**What you need to do:**
Without including any picture, transcribe the entries below word for word.

Extracted material Start Marker

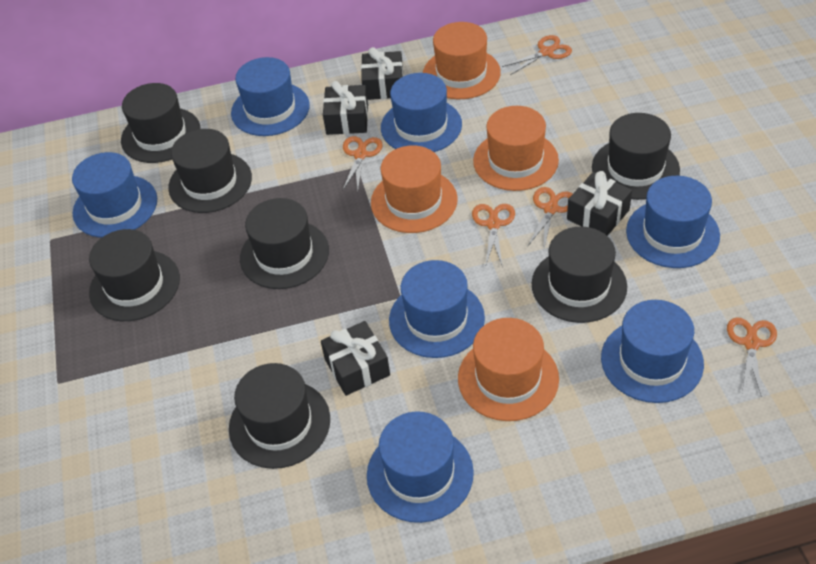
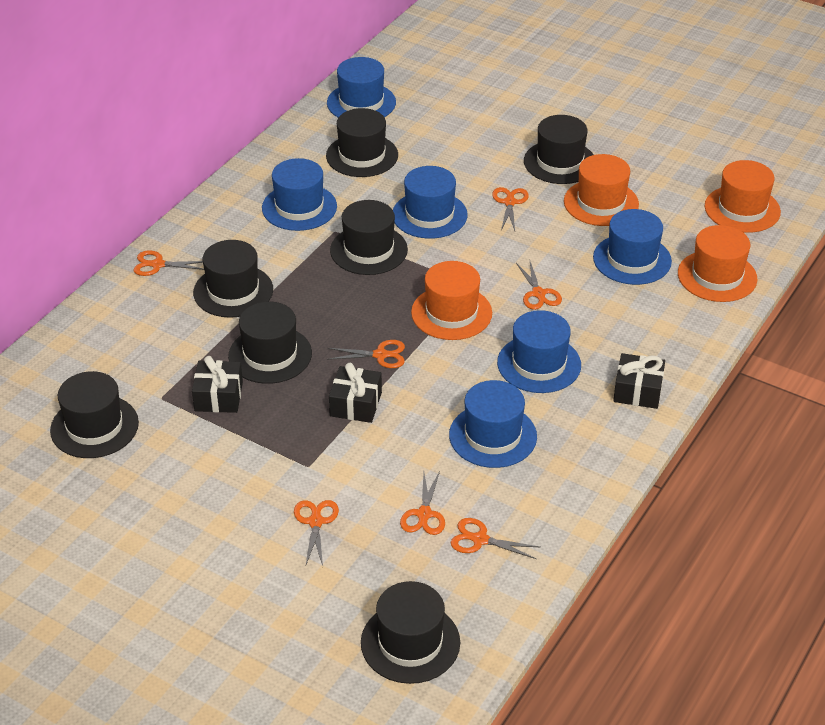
black gift: [321,321,390,396] [323,81,368,135] [361,47,403,100] [567,171,632,236] = 4 -> [192,356,243,413] [329,363,382,423] [613,353,665,409] = 3
blue hat: [72,152,157,238] [231,57,310,136] [367,411,474,523] [381,73,462,152] [389,260,485,358] [601,300,704,403] [626,176,720,268] = 7 -> [262,158,337,231] [327,57,396,118] [393,166,468,239] [449,380,537,468] [497,310,581,393] [593,209,672,285] = 6
orange scissors: [342,136,383,191] [472,204,515,267] [502,35,572,75] [527,187,573,248] [727,317,777,397] = 5 -> [133,251,204,276] [294,500,339,567] [327,340,405,368] [400,471,445,535] [451,518,540,559] [492,187,529,231] [516,262,562,310] = 7

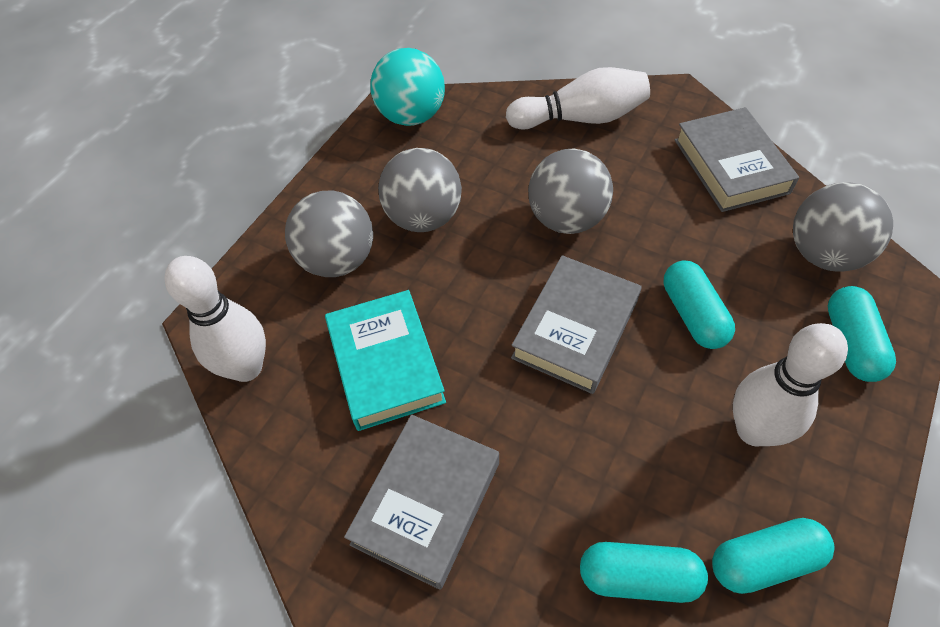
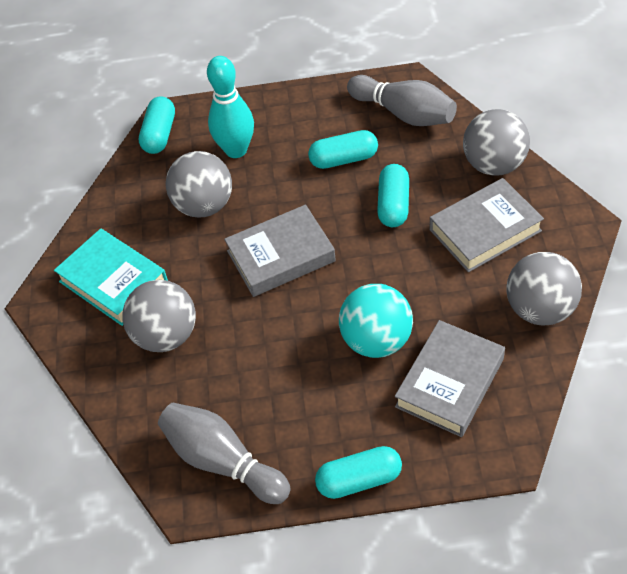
grey bowling pin: none = 0 -> [158,403,291,504] [347,75,457,126] = 2
turquoise bowling pin: none = 0 -> [207,56,254,158] = 1
white bowling pin: [164,256,266,382] [506,67,650,130] [733,323,848,447] = 3 -> none = 0

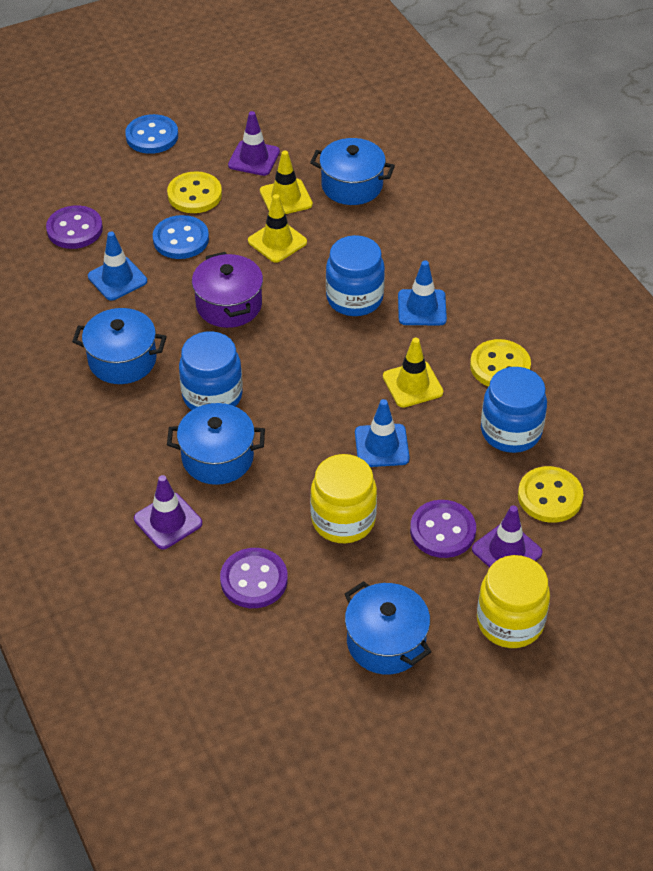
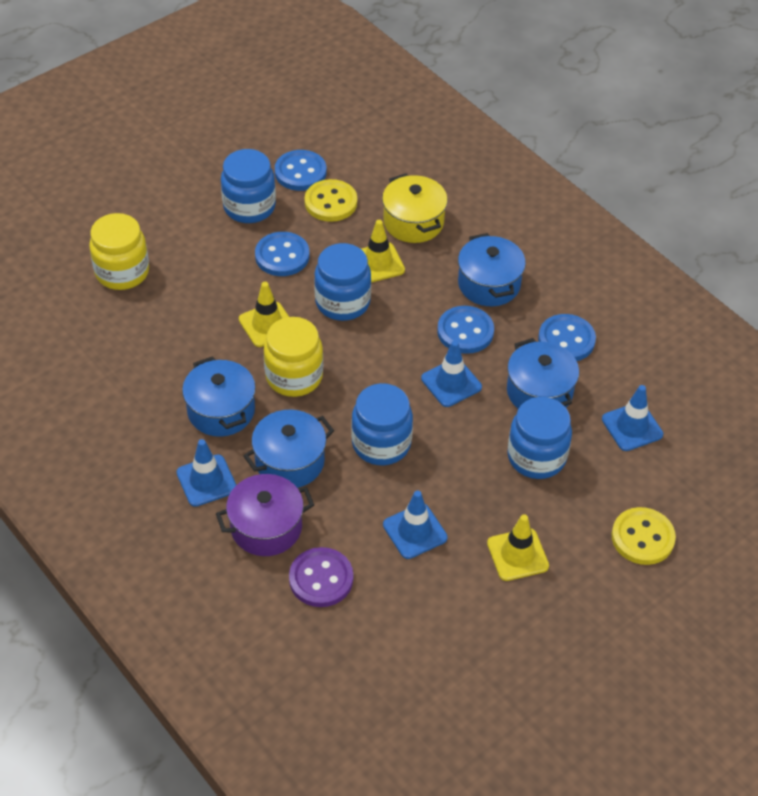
blue button: [125,114,178,154] [153,215,209,259] = 2 -> [255,232,309,276] [275,150,327,191] [437,306,494,354] [538,314,596,361] = 4
blue jar: [179,331,243,410] [326,235,385,316] [481,367,547,453] = 3 -> [221,149,276,223] [314,243,371,321] [351,383,413,465] [507,397,572,479] = 4
blue traffic cone: [88,232,147,301] [355,399,410,467] [398,261,447,325] = 3 -> [177,439,236,507] [383,491,448,559] [421,340,482,407] [602,385,663,451] = 4
purple button: [46,205,103,249] [220,548,288,608] [410,500,476,558] = 3 -> [289,547,353,607] = 1
purple traffic cone: [134,475,202,550] [228,111,280,176] [472,505,543,568] = 3 -> none = 0
yellow button: [167,171,222,213] [470,339,531,387] [518,466,583,523] = 3 -> [305,179,357,222] [612,507,676,565] = 2
yellow pot: none = 0 -> [382,174,448,243] = 1

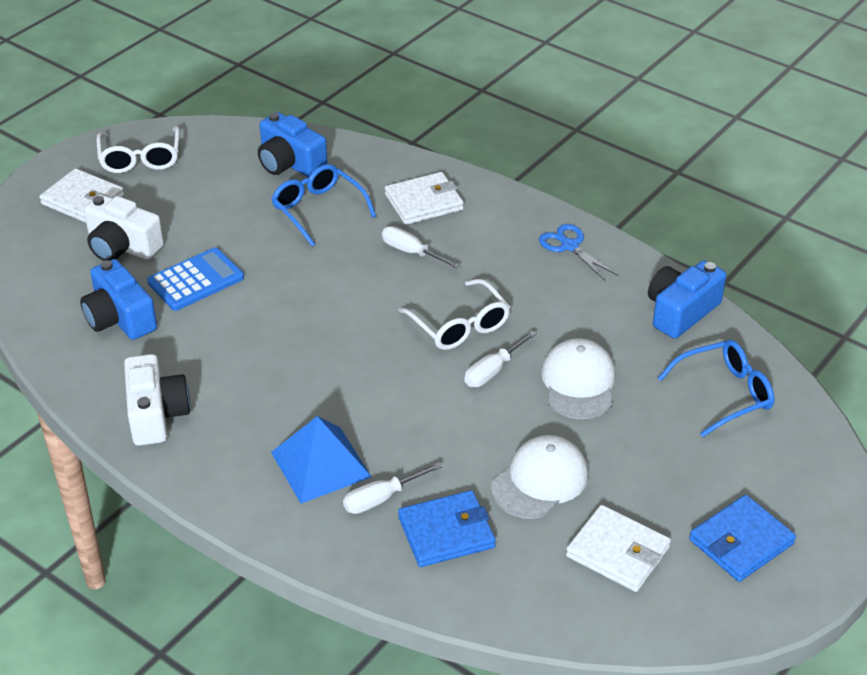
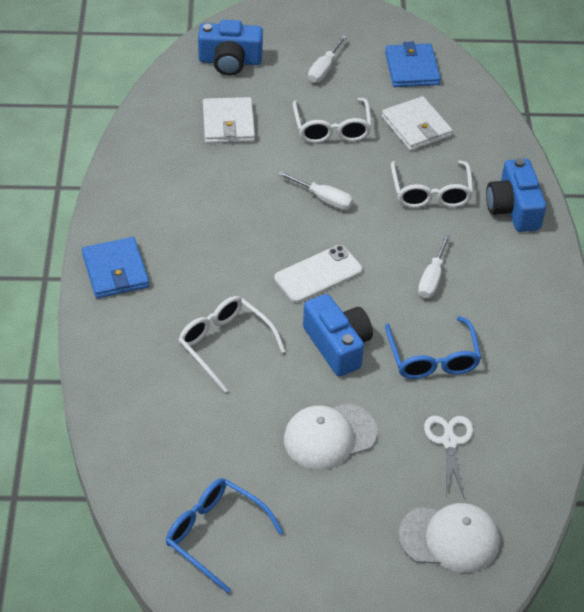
blue calculator: [147,247,244,311] = 1 -> none = 0
blue pyramid: [271,416,372,504] = 1 -> none = 0
blue scissors: [539,224,618,281] = 1 -> none = 0
white camera: [84,195,164,261] [124,354,190,446] = 2 -> none = 0
white glasses: [96,126,180,173] [399,279,510,350] = 2 -> [179,296,285,393] [293,98,372,143] [391,160,473,208] = 3
white phone: none = 0 -> [274,245,362,303] = 1
white scissors: none = 0 -> [424,416,473,497] = 1
white wallet: [39,168,124,223] [385,172,464,225] [566,505,671,592] = 3 -> [203,97,255,143] [382,96,453,151] = 2

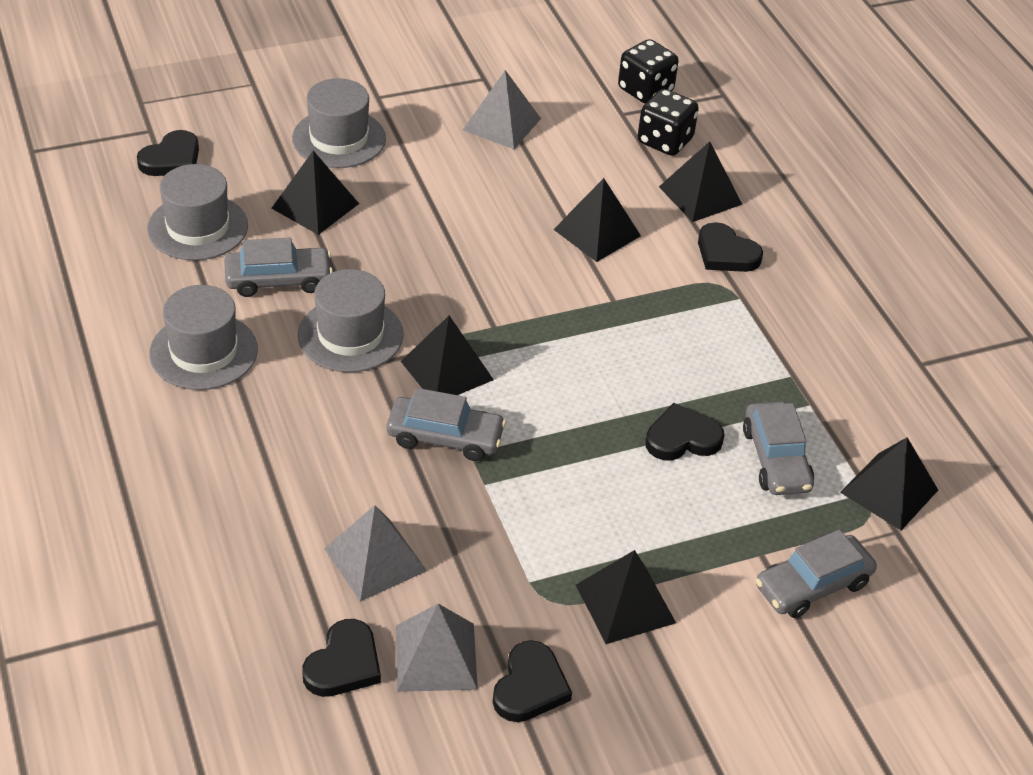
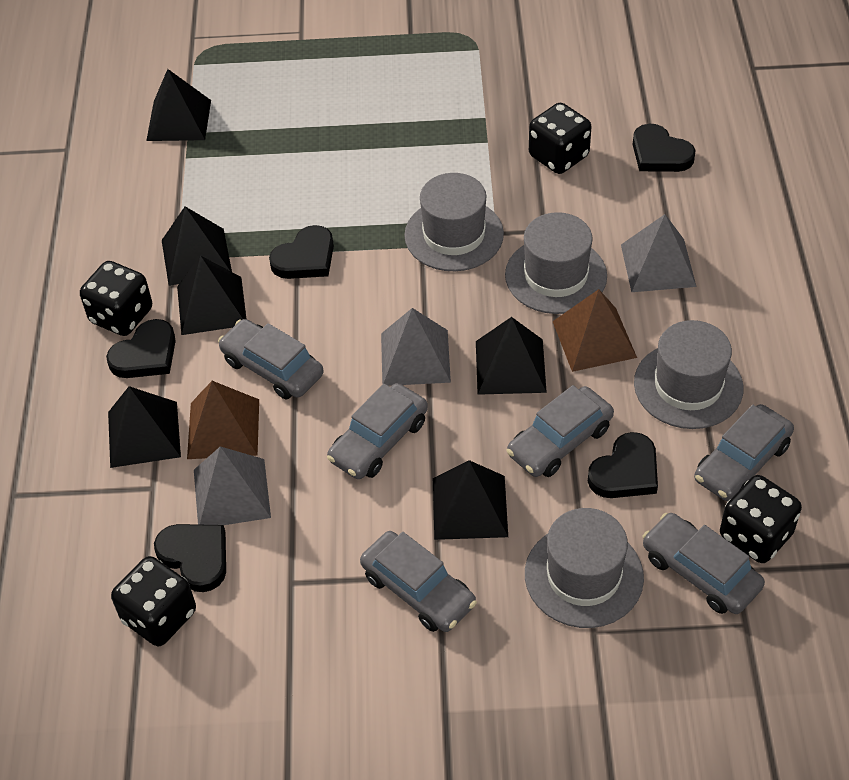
black dice: [618,39,679,104] [638,89,699,156] = 2 -> [80,261,152,336] [111,556,196,646] [529,103,592,174] [720,475,802,563] = 4
brown pyramid: none = 0 -> [187,381,259,459] [552,289,637,372] = 2
grey car: [224,237,333,297] [387,388,506,461] [743,402,814,495] [756,530,877,618] = 4 -> [218,319,324,399] [327,383,428,479] [360,531,477,632] [507,385,614,477] [642,513,765,614] [694,404,794,501] = 6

Extracted material End Marker

**Solved exercise:**
black gift: [321,321,390,396] [323,81,368,135] [361,47,403,100] [567,171,632,236] = 4 -> [192,356,243,413] [329,363,382,423] [613,353,665,409] = 3
blue hat: [72,152,157,238] [231,57,310,136] [367,411,474,523] [381,73,462,152] [389,260,485,358] [601,300,704,403] [626,176,720,268] = 7 -> [262,158,337,231] [327,57,396,118] [393,166,468,239] [449,380,537,468] [497,310,581,393] [593,209,672,285] = 6
orange scissors: [342,136,383,191] [472,204,515,267] [502,35,572,75] [527,187,573,248] [727,317,777,397] = 5 -> [133,251,204,276] [294,500,339,567] [327,340,405,368] [400,471,445,535] [451,518,540,559] [492,187,529,231] [516,262,562,310] = 7

grey bowling pin: none = 0 -> [158,403,291,504] [347,75,457,126] = 2
turquoise bowling pin: none = 0 -> [207,56,254,158] = 1
white bowling pin: [164,256,266,382] [506,67,650,130] [733,323,848,447] = 3 -> none = 0

blue button: [125,114,178,154] [153,215,209,259] = 2 -> [255,232,309,276] [275,150,327,191] [437,306,494,354] [538,314,596,361] = 4
blue jar: [179,331,243,410] [326,235,385,316] [481,367,547,453] = 3 -> [221,149,276,223] [314,243,371,321] [351,383,413,465] [507,397,572,479] = 4
blue traffic cone: [88,232,147,301] [355,399,410,467] [398,261,447,325] = 3 -> [177,439,236,507] [383,491,448,559] [421,340,482,407] [602,385,663,451] = 4
purple button: [46,205,103,249] [220,548,288,608] [410,500,476,558] = 3 -> [289,547,353,607] = 1
purple traffic cone: [134,475,202,550] [228,111,280,176] [472,505,543,568] = 3 -> none = 0
yellow button: [167,171,222,213] [470,339,531,387] [518,466,583,523] = 3 -> [305,179,357,222] [612,507,676,565] = 2
yellow pot: none = 0 -> [382,174,448,243] = 1

blue calculator: [147,247,244,311] = 1 -> none = 0
blue pyramid: [271,416,372,504] = 1 -> none = 0
blue scissors: [539,224,618,281] = 1 -> none = 0
white camera: [84,195,164,261] [124,354,190,446] = 2 -> none = 0
white glasses: [96,126,180,173] [399,279,510,350] = 2 -> [179,296,285,393] [293,98,372,143] [391,160,473,208] = 3
white phone: none = 0 -> [274,245,362,303] = 1
white scissors: none = 0 -> [424,416,473,497] = 1
white wallet: [39,168,124,223] [385,172,464,225] [566,505,671,592] = 3 -> [203,97,255,143] [382,96,453,151] = 2

black dice: [618,39,679,104] [638,89,699,156] = 2 -> [80,261,152,336] [111,556,196,646] [529,103,592,174] [720,475,802,563] = 4
brown pyramid: none = 0 -> [187,381,259,459] [552,289,637,372] = 2
grey car: [224,237,333,297] [387,388,506,461] [743,402,814,495] [756,530,877,618] = 4 -> [218,319,324,399] [327,383,428,479] [360,531,477,632] [507,385,614,477] [642,513,765,614] [694,404,794,501] = 6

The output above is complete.